== PROBLEM ==
Write out all records as given; omit images.
Start of Block
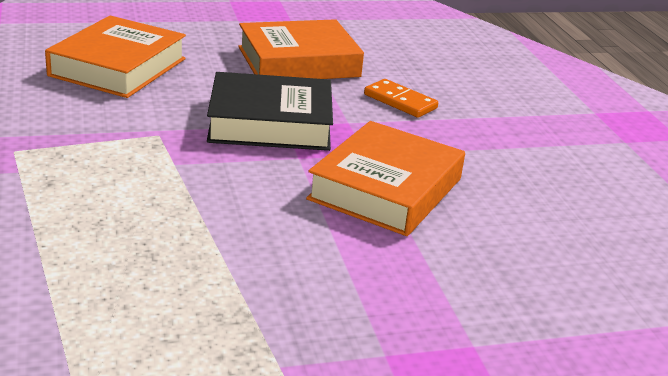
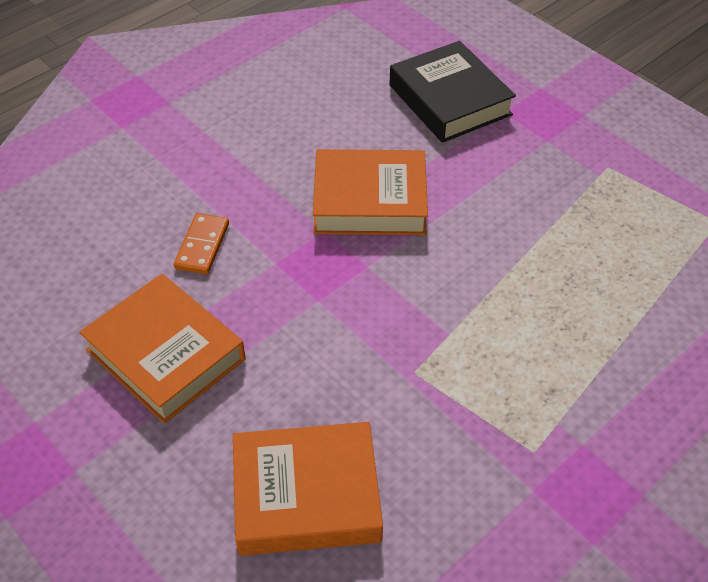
camera: 115 degrees left, 20 degrees up
(270, 123) = (324, 310): black book -> black book (450, 100)

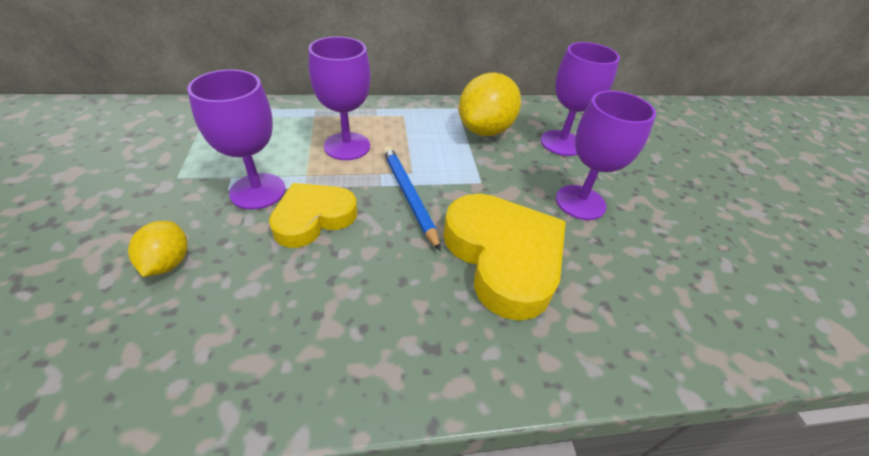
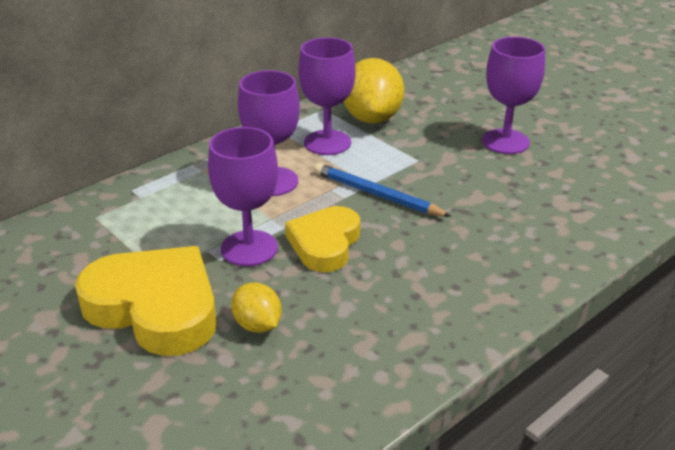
camera: 30 degrees left, 10 degrees down
(503, 257) = (494, 202): yellow heart -> yellow heart (155, 307)
(561, 143) = (444, 103): purple goblet -> purple goblet (327, 142)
End of Block
== SOLUTION ==
camera: 115 degrees left, 20 degrees up
(270, 123) = (324, 310): black book -> black book (450, 100)

camera: 30 degrees left, 10 degrees down
(503, 257) = (494, 202): yellow heart -> yellow heart (155, 307)
(561, 143) = (444, 103): purple goblet -> purple goblet (327, 142)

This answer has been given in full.